DATA TO USE Block Start

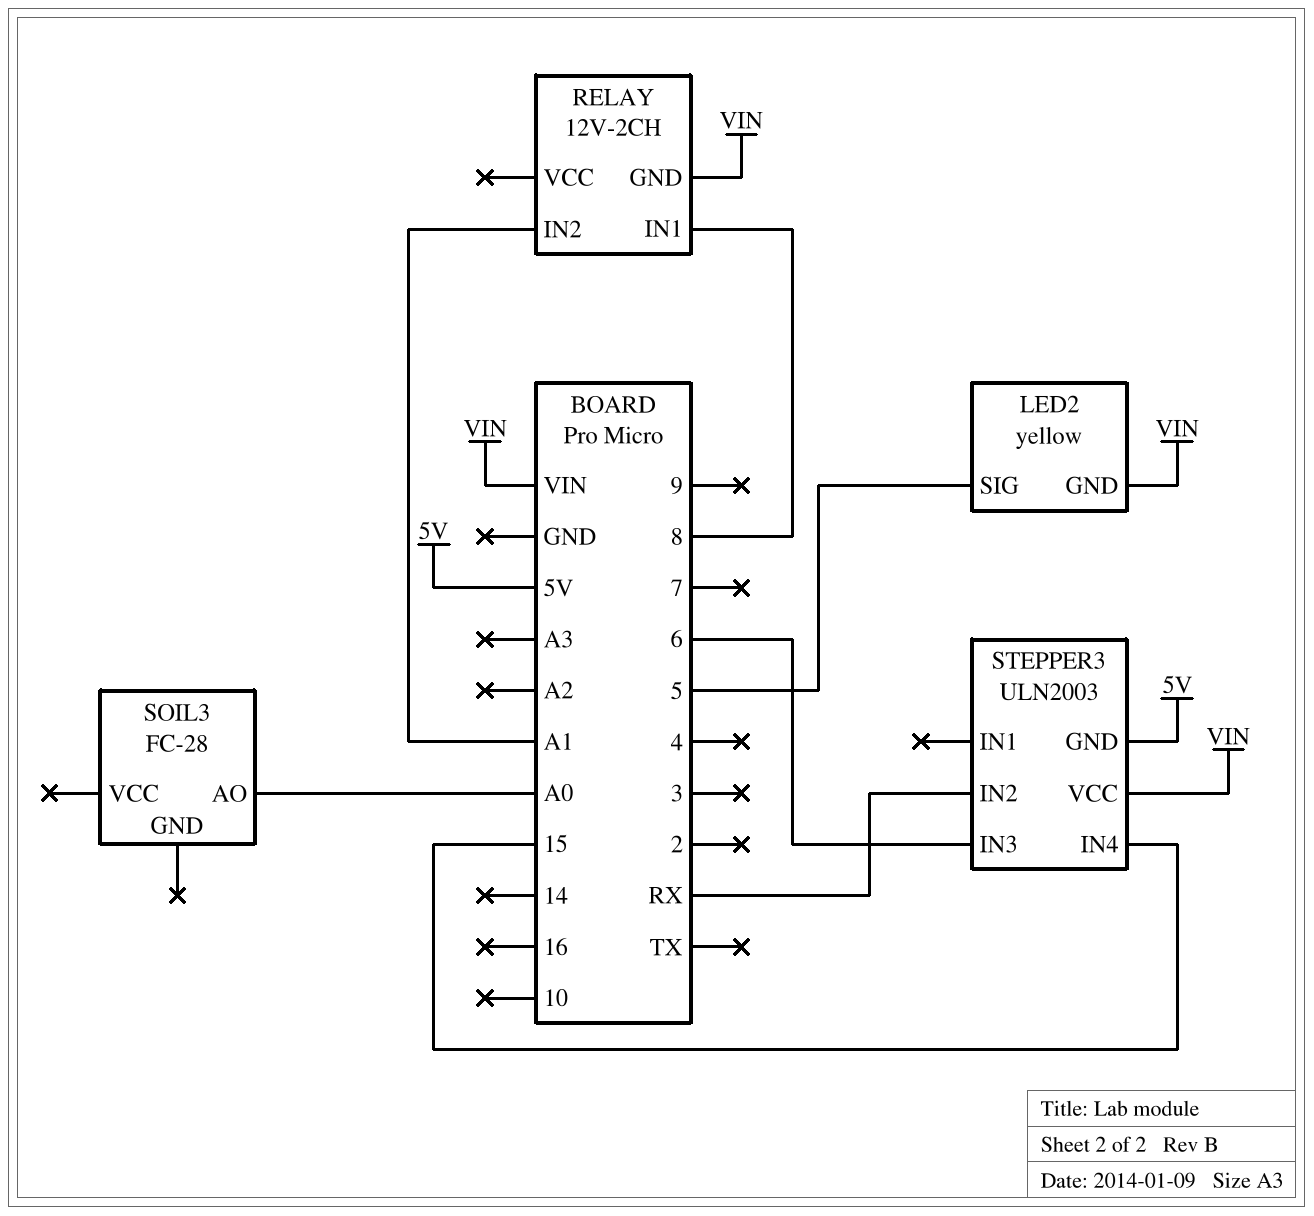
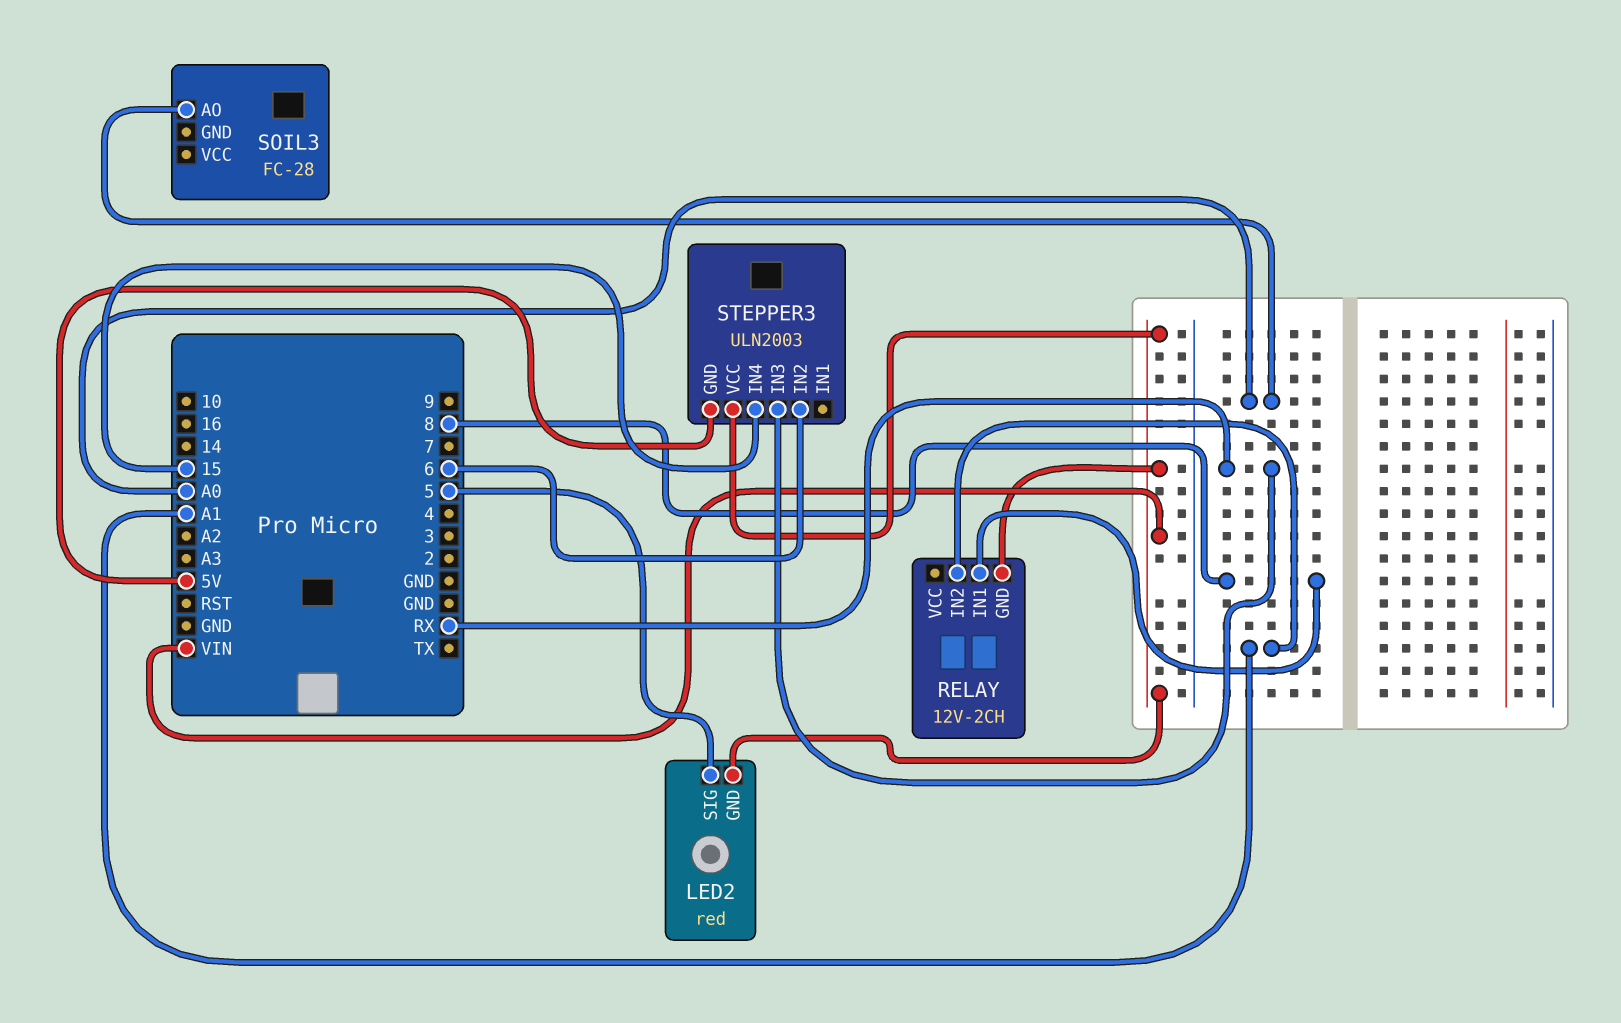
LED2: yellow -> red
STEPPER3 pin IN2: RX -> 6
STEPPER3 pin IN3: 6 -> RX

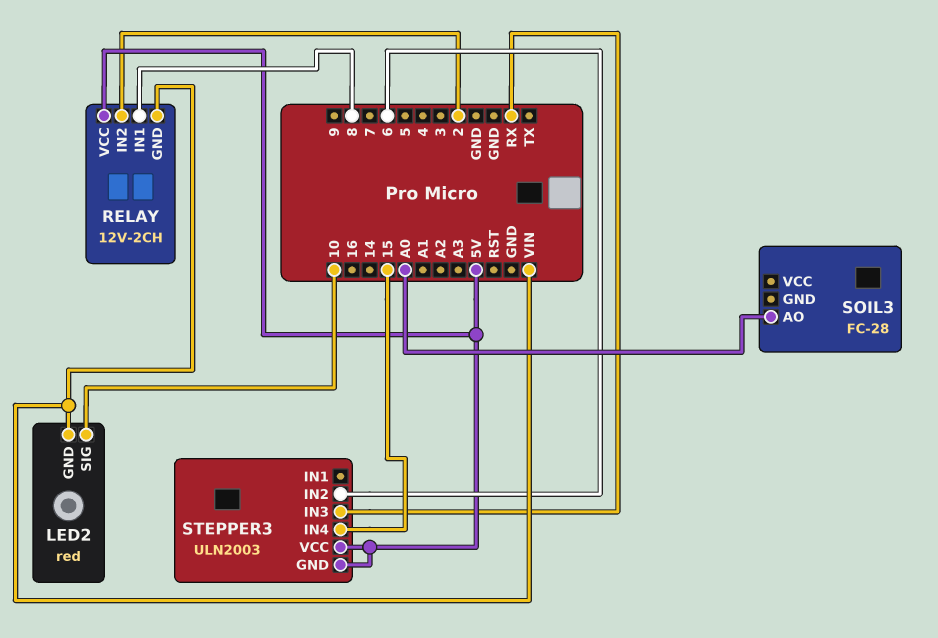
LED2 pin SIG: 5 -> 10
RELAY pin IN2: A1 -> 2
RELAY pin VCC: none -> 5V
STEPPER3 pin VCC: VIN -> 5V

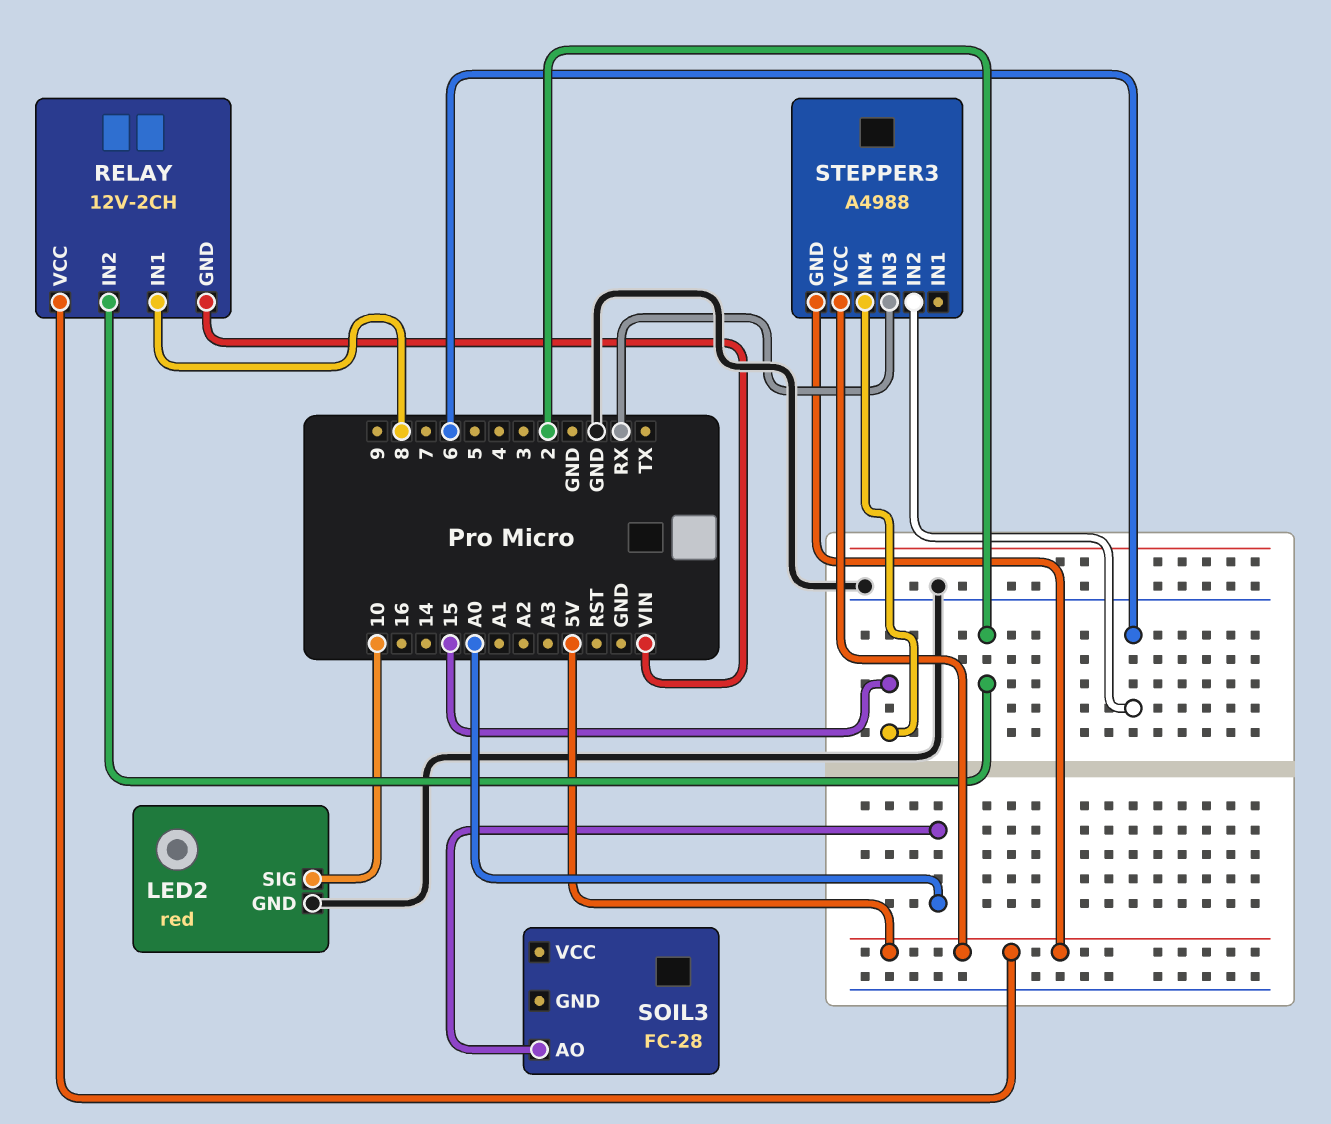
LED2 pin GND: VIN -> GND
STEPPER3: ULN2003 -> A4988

DATA TO USE Block End

**TASK DESCRIPTION:**
Line count for "RELAY": say how many lines of the entries above include that word, and give only the number.

**OUTPUT:**
2